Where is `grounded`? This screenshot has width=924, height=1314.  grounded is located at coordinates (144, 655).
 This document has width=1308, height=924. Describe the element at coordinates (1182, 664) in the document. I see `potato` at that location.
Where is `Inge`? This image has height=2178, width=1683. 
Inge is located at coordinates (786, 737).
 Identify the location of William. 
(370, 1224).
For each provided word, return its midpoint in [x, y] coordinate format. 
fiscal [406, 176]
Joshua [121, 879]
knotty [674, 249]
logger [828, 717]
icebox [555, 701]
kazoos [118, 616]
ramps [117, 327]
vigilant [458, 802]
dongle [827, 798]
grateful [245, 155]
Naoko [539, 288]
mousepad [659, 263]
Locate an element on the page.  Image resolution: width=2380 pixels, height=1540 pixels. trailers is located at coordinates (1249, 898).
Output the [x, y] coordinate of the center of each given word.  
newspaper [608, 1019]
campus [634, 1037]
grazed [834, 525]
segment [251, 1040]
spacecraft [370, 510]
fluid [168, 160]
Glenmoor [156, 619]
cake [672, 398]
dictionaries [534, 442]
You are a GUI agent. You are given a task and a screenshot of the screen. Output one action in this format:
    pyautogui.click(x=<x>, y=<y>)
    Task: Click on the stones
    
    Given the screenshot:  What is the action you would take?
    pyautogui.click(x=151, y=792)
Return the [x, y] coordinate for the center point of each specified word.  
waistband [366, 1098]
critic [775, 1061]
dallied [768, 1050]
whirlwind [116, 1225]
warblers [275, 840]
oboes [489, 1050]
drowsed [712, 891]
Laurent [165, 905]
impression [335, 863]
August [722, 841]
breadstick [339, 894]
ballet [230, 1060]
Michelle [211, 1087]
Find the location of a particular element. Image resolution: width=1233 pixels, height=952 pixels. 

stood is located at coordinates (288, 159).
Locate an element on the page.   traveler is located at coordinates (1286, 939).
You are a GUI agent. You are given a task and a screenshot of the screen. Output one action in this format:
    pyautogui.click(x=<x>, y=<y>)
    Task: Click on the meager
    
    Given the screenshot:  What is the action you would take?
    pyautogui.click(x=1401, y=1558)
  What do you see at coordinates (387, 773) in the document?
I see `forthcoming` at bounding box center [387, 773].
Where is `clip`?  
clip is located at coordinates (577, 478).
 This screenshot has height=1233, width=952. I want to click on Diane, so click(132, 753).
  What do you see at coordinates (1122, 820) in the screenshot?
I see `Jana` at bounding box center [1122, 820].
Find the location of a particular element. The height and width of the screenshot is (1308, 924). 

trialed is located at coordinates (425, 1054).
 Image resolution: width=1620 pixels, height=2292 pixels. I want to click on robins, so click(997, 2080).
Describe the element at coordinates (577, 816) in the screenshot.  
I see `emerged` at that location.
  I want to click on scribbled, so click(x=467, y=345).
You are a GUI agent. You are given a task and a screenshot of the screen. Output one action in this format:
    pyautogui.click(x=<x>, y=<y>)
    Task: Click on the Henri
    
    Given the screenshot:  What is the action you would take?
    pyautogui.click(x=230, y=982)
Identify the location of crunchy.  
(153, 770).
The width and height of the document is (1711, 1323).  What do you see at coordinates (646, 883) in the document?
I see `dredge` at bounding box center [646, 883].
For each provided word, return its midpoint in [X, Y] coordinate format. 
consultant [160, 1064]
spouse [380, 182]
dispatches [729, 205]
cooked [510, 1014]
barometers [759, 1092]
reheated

□ □ □ □ □ □ □

Pull from the records each line in which the word "provided" occurs, and copy those lines unchanged.

For each provided word, return its midpoint in [x, y] coordinate format. 
For each provided word, return its midpoint in [X, Y] coordinate format. 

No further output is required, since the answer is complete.